Brief - Please copy the last part of the entries exactly: the line that has "gray trapezoid: (130, 98)" and every line up to and including the end, nothing more.
################
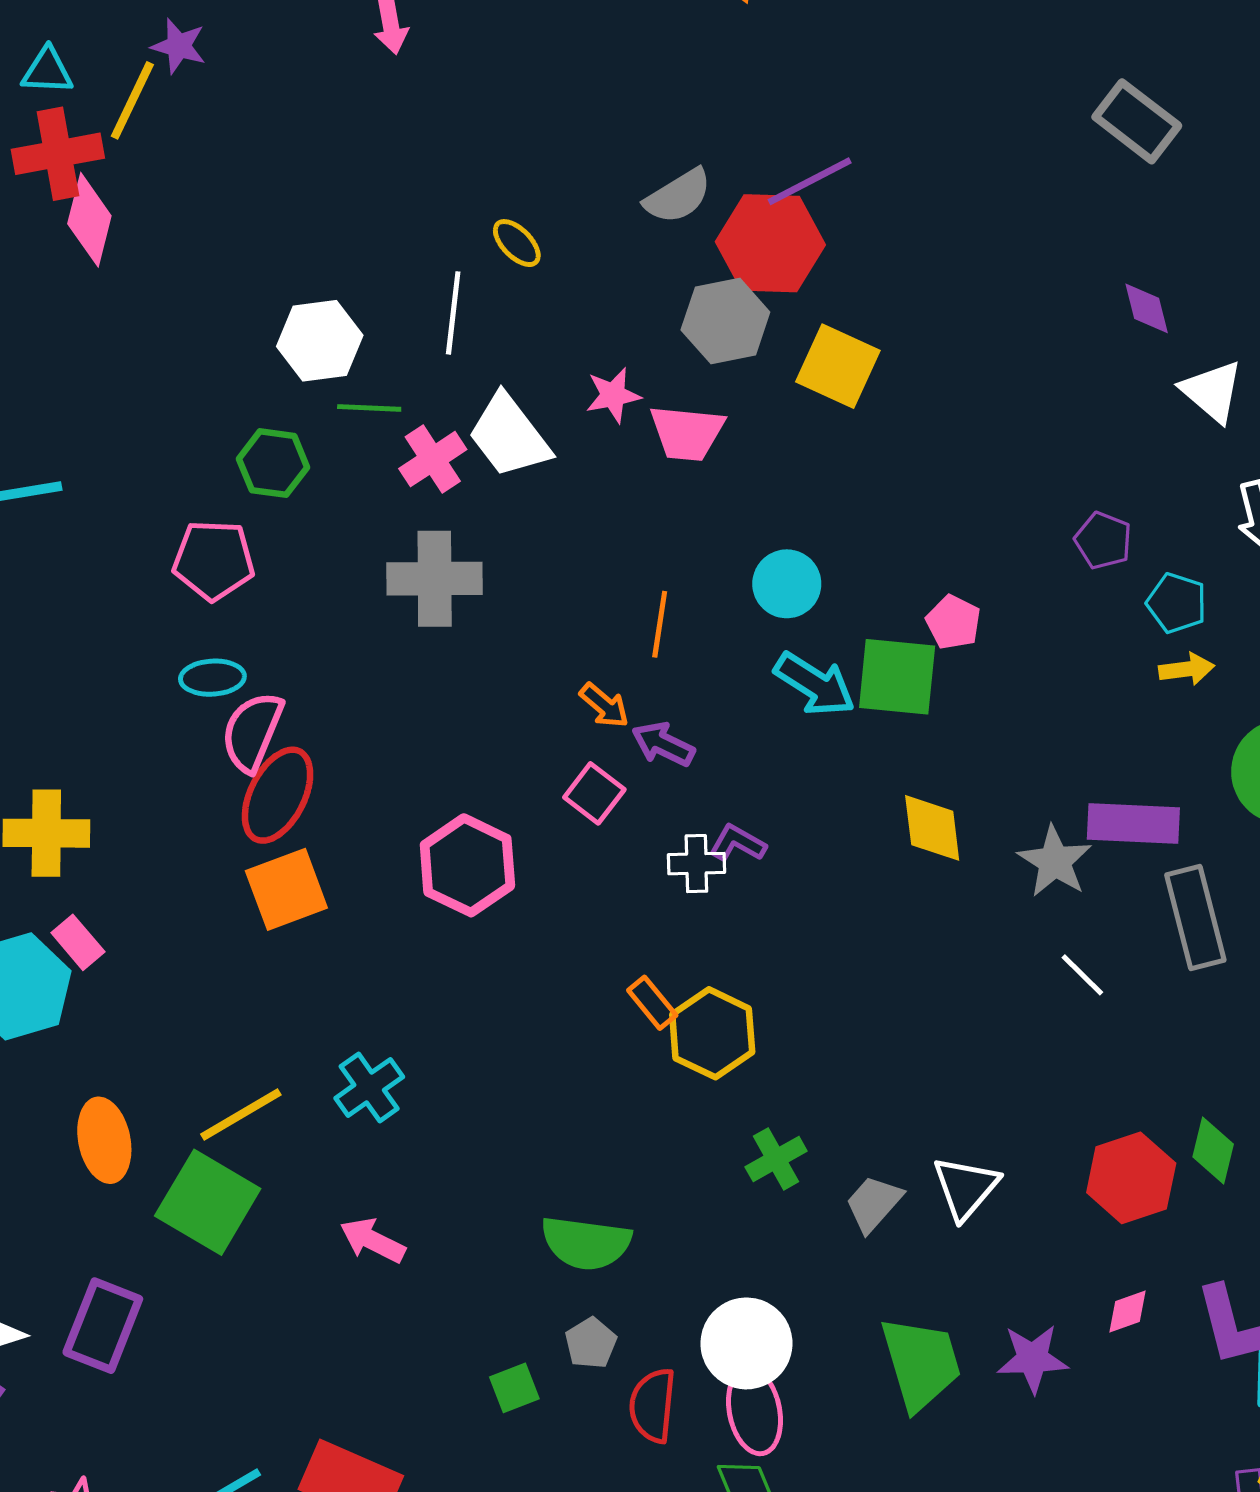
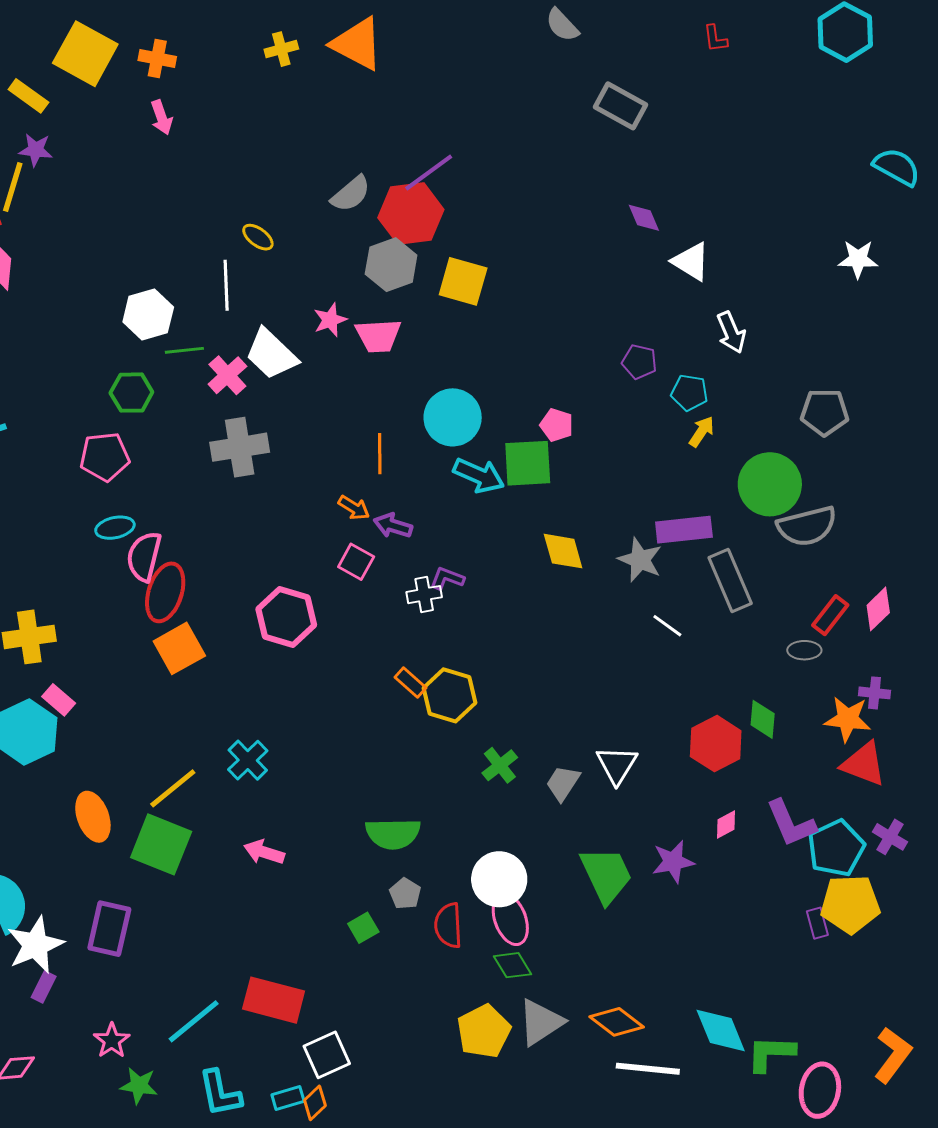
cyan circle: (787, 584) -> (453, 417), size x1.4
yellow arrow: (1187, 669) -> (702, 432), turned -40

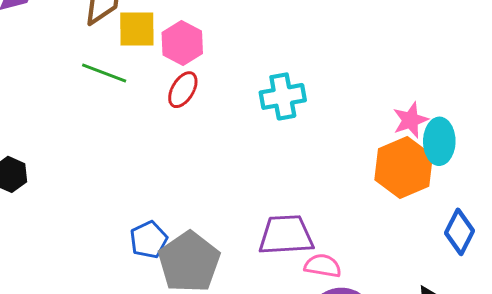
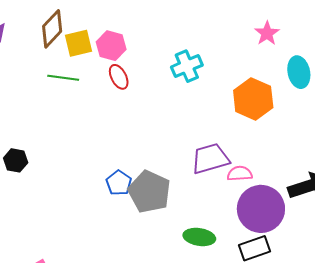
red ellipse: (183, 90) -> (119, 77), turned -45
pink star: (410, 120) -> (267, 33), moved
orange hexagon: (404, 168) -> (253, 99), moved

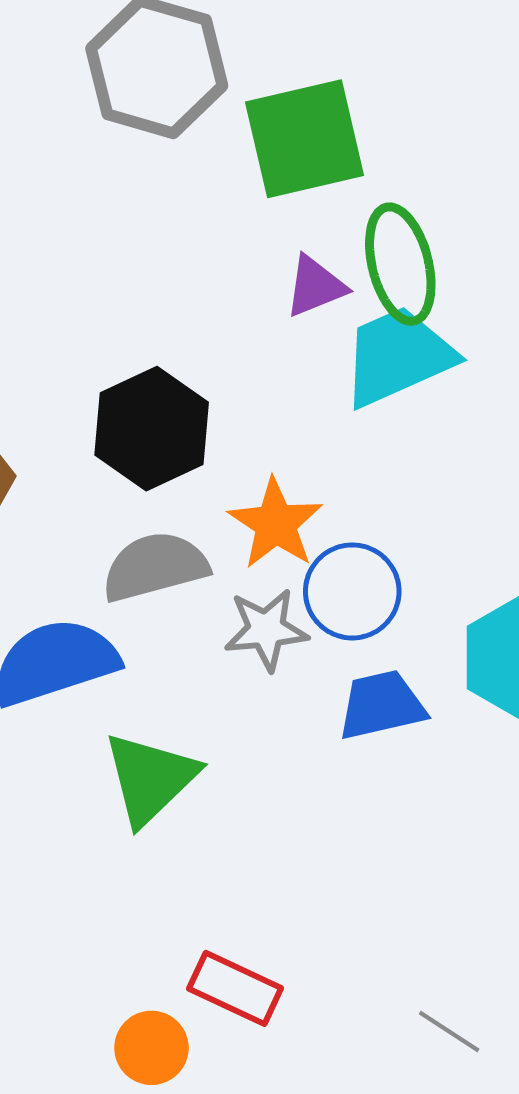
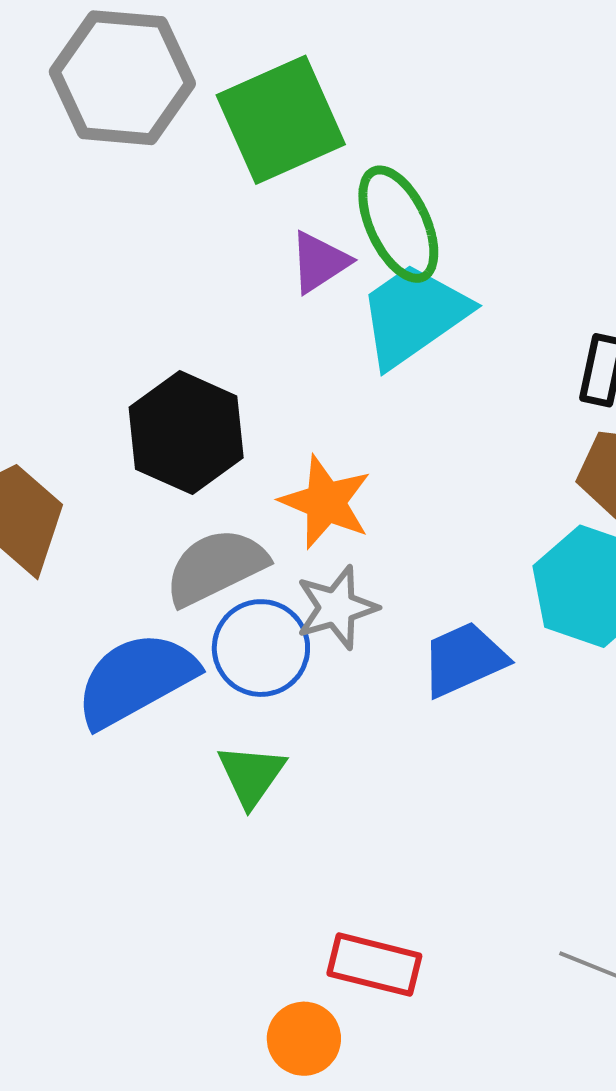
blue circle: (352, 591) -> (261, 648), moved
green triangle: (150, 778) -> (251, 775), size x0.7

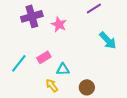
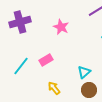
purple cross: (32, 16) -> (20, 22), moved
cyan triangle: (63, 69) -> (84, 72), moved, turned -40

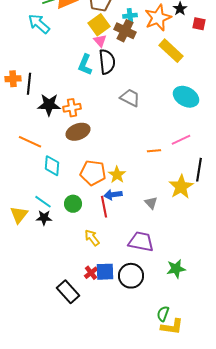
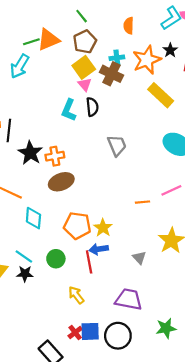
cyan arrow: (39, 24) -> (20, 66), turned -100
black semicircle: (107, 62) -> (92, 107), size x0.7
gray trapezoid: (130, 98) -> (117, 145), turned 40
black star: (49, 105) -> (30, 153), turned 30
################
Written answer -
gray trapezoid: (130, 98) -> (117, 145), turned 40
black star: (49, 105) -> (30, 153), turned 30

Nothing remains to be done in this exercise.